(Entries taken from a collection)
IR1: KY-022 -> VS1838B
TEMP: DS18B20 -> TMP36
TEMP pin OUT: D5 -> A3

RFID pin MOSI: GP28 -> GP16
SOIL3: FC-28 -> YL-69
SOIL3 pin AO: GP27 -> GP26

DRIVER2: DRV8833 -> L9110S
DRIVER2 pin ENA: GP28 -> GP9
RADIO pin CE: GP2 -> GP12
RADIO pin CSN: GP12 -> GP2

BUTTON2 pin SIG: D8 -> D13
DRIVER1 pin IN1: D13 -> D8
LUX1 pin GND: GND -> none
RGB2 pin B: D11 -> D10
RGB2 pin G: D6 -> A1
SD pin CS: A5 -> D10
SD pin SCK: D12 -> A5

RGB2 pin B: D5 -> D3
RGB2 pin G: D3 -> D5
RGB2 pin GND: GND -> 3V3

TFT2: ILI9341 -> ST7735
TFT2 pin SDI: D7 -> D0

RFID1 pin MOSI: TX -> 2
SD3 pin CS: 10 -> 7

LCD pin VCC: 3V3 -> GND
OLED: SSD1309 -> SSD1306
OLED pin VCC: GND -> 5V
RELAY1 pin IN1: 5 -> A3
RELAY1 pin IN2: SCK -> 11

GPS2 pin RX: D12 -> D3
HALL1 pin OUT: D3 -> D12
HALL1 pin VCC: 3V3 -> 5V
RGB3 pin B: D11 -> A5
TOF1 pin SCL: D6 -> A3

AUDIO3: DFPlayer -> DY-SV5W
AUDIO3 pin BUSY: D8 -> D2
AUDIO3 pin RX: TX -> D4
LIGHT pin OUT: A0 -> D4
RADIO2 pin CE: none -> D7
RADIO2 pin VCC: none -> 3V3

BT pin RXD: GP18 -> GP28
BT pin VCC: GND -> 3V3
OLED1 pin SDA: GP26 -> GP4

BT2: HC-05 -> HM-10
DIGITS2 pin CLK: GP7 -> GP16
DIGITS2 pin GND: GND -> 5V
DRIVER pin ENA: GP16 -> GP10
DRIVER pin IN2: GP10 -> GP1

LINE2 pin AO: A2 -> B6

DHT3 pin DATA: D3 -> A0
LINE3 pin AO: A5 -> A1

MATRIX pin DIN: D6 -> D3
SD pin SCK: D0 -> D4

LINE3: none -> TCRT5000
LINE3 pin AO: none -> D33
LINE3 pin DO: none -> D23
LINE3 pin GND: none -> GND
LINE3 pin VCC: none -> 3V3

REQUIREMENT
Scanning the data above, copy out every line where "none" is found.

WRITTEN ANSWER
LUX1 pin GND: GND -> none
RADIO2 pin CE: none -> D7
RADIO2 pin VCC: none -> 3V3
LINE3: none -> TCRT5000
LINE3 pin AO: none -> D33
LINE3 pin DO: none -> D23
LINE3 pin GND: none -> GND
LINE3 pin VCC: none -> 3V3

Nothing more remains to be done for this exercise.